Action item: The lines you return should be those containing the string "appeared", taken from the data below.

Dataset content:
::::

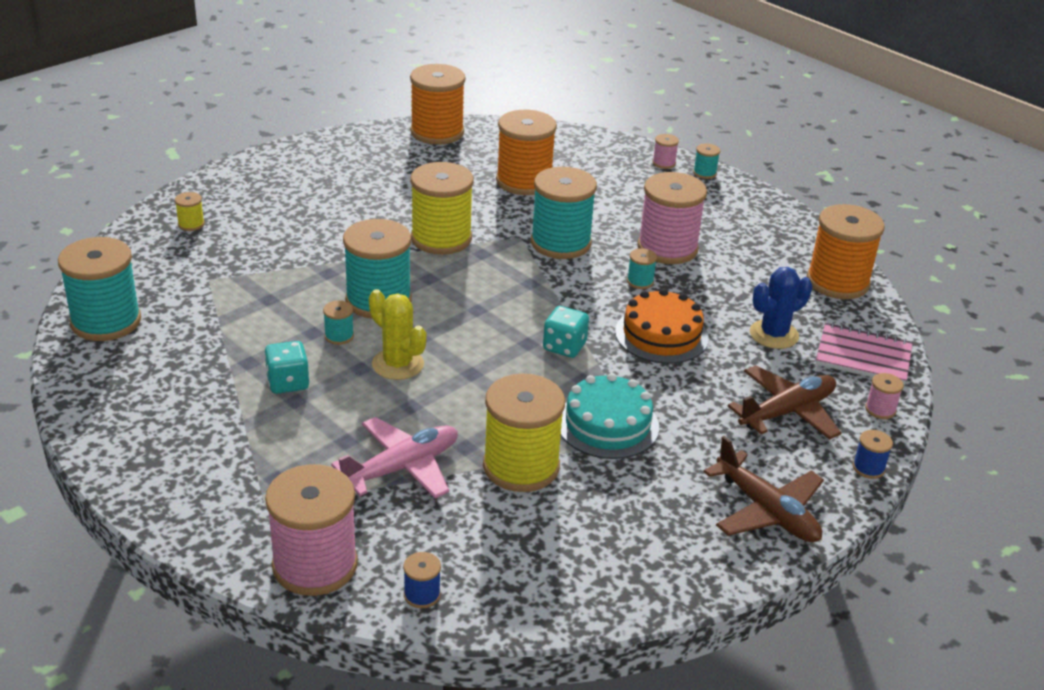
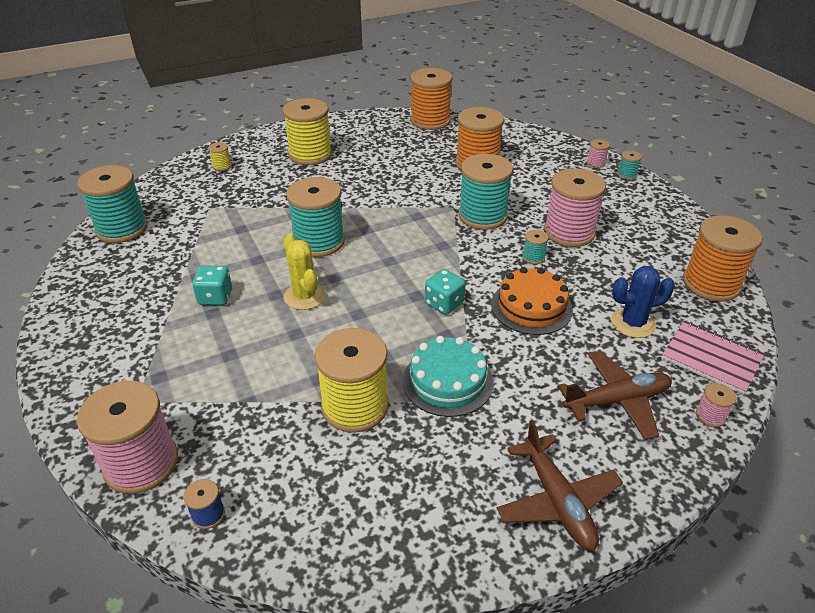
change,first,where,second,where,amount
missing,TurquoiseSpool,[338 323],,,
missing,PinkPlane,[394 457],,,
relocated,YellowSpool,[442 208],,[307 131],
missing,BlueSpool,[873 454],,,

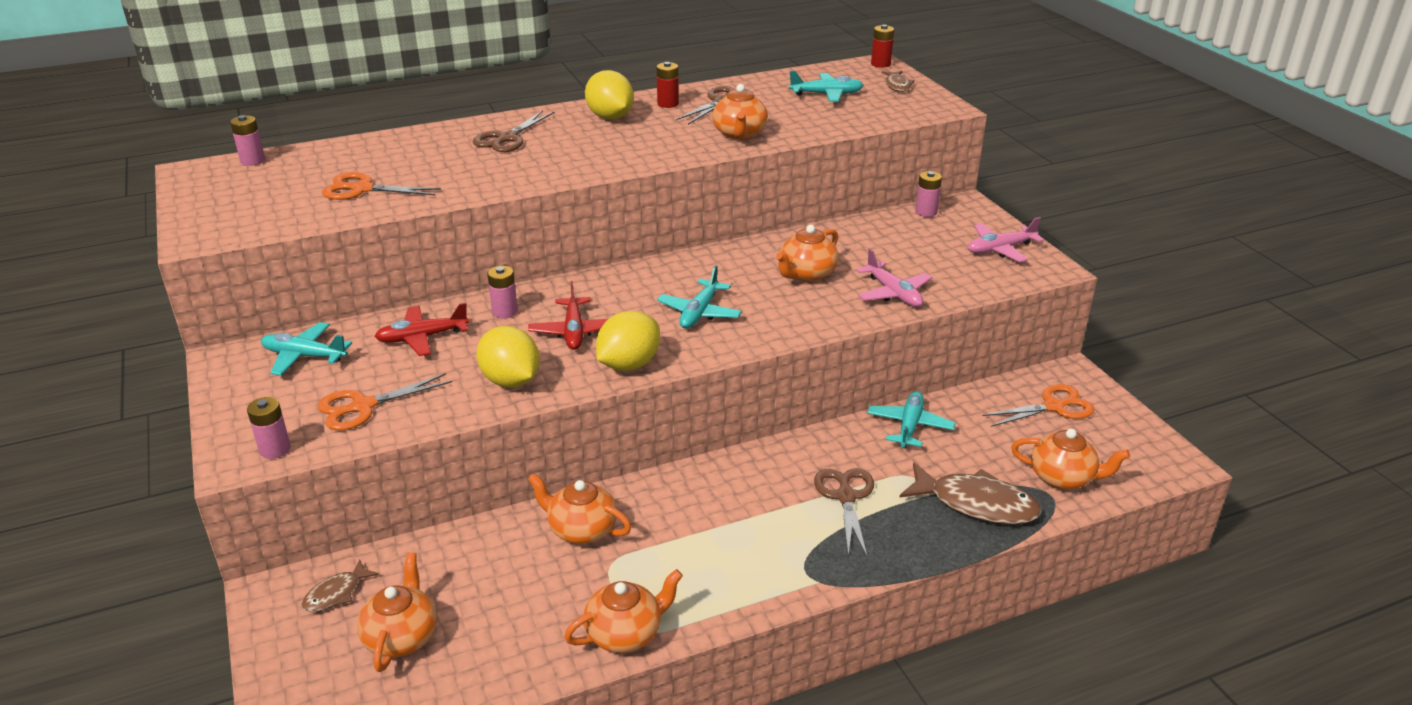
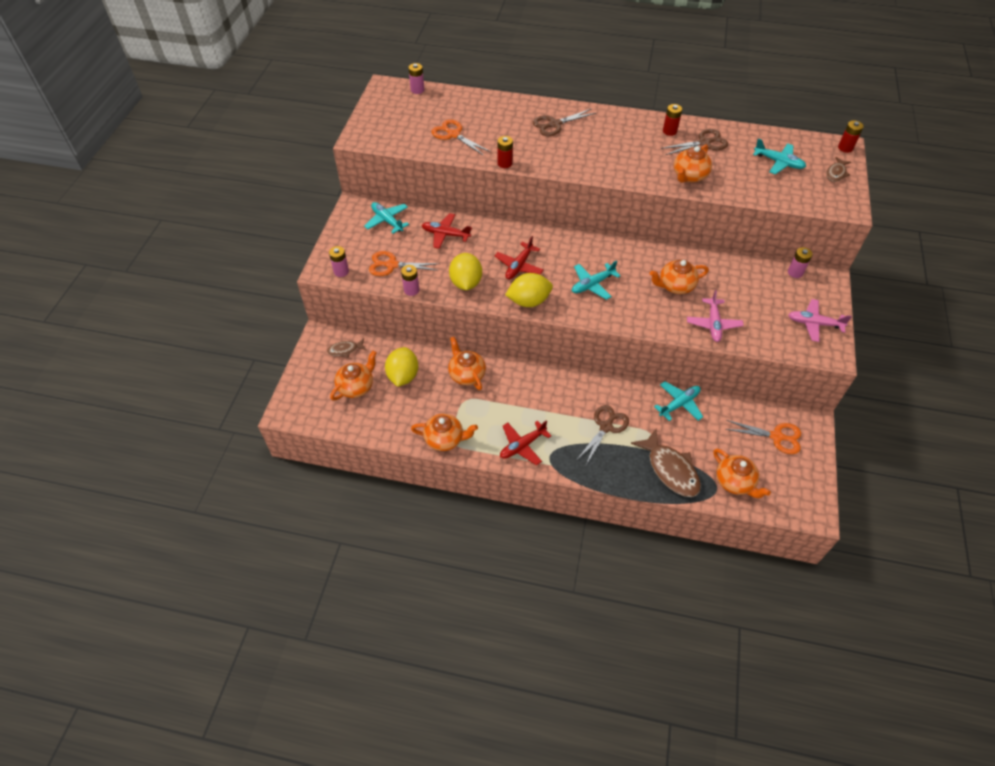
change,first,where,second,where,amount
relocated,PinkBattery,[502 292],,[410 280],
relocated,YellowLemon,[609 94],,[401 367],
appeared,,,RedBattery,[505 152],
appeared,,,RedPlane,[525 442],

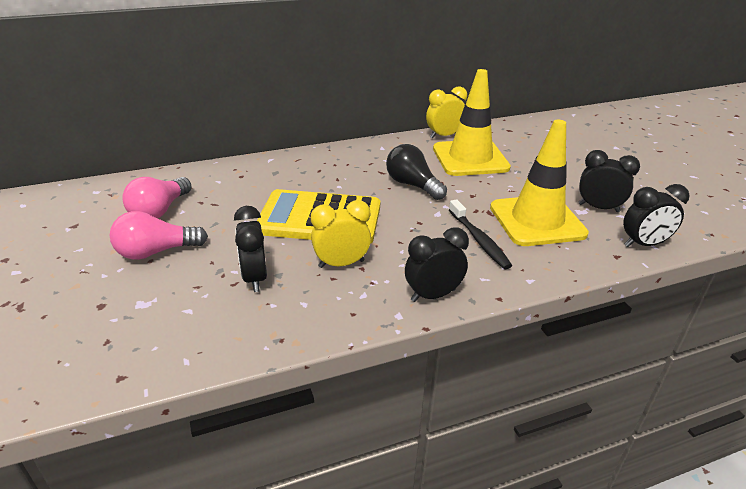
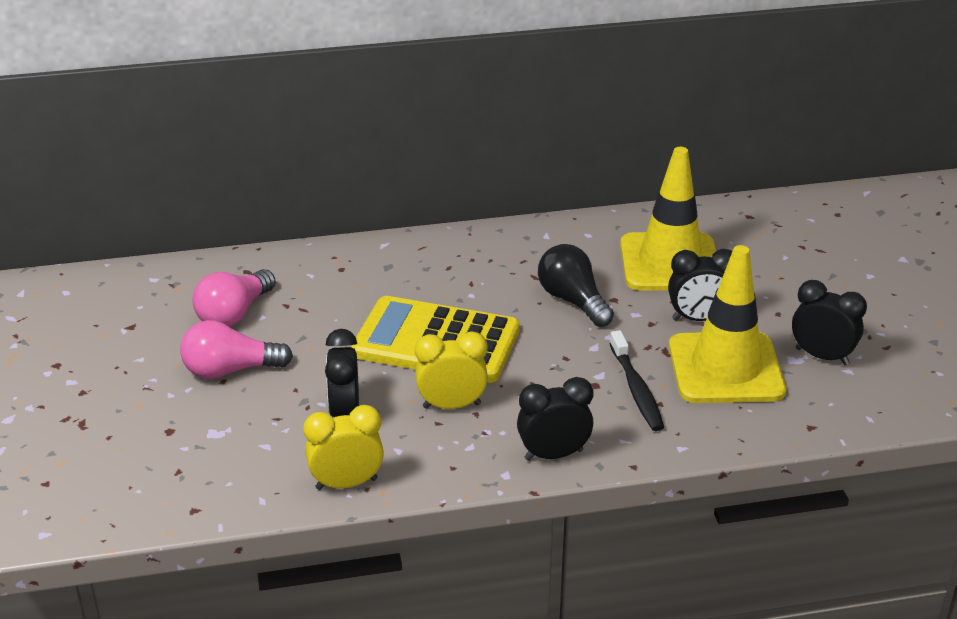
change,first,where,second,where,amount
relocated,YellowClock,[446 113],,[344 447],
relocated,BlackClock,[656 215],,[700 285],

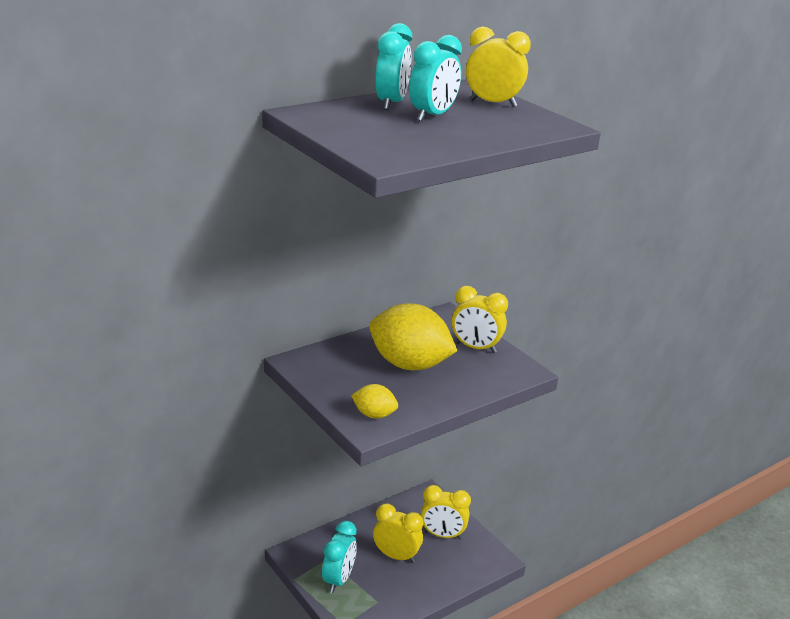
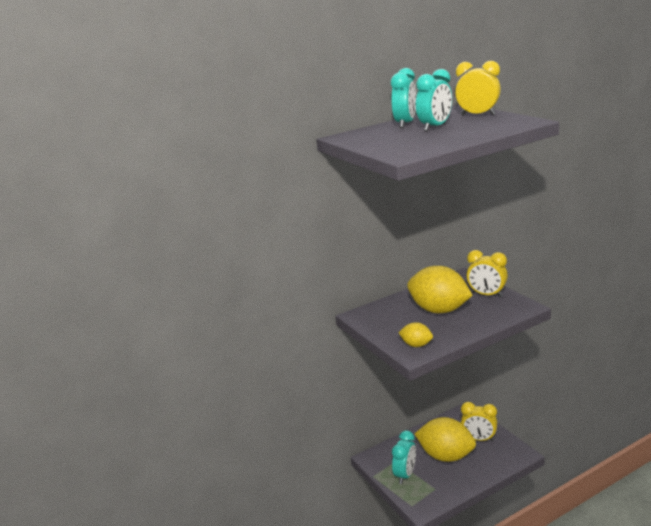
change,first,where,second,where,amount
exchanged,YellowClock,[398 533],YellowLemon,[445 439],

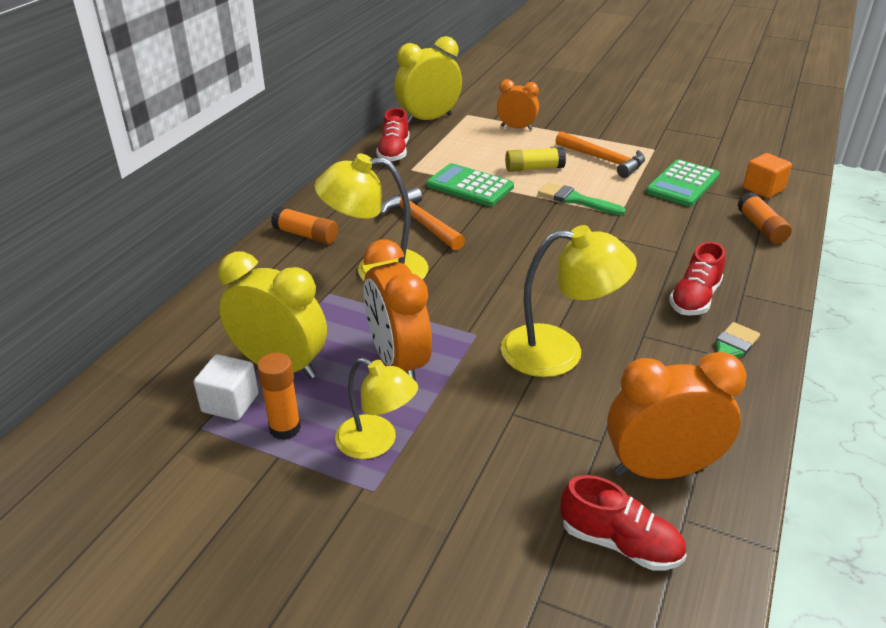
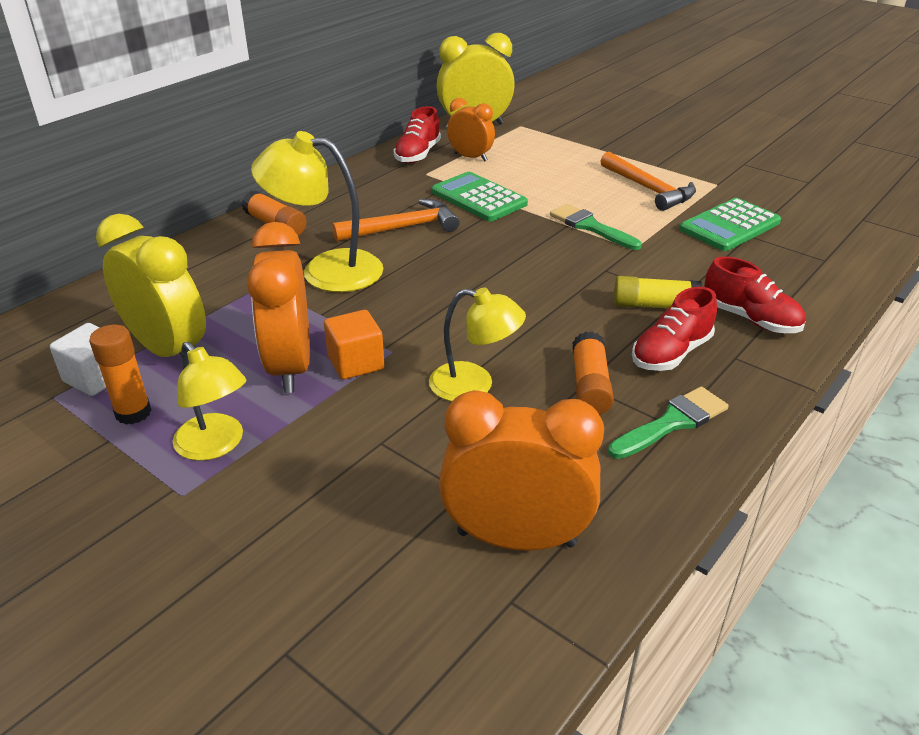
change,first,where,second,where,amount
spun,OrangeHammer,[422 218],,[395 220],90 degrees clockwise
relocated,OrangeClock,[518 104],,[471 130],
size,YellowLamp,[569 301],,[477 344],x0.67
relocated,YellowGlueStick,[535 159],,[658 292],
relocated,RedShoe,[623 523],,[755 294],
relocated,OrangeGlueStick,[764 218],,[593 373],
relocated,OrangeCube,[767 175],,[354 345],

::::

Problem solution:
appeared,,,RedBattery,[505 152],
appeared,,,RedPlane,[525 442],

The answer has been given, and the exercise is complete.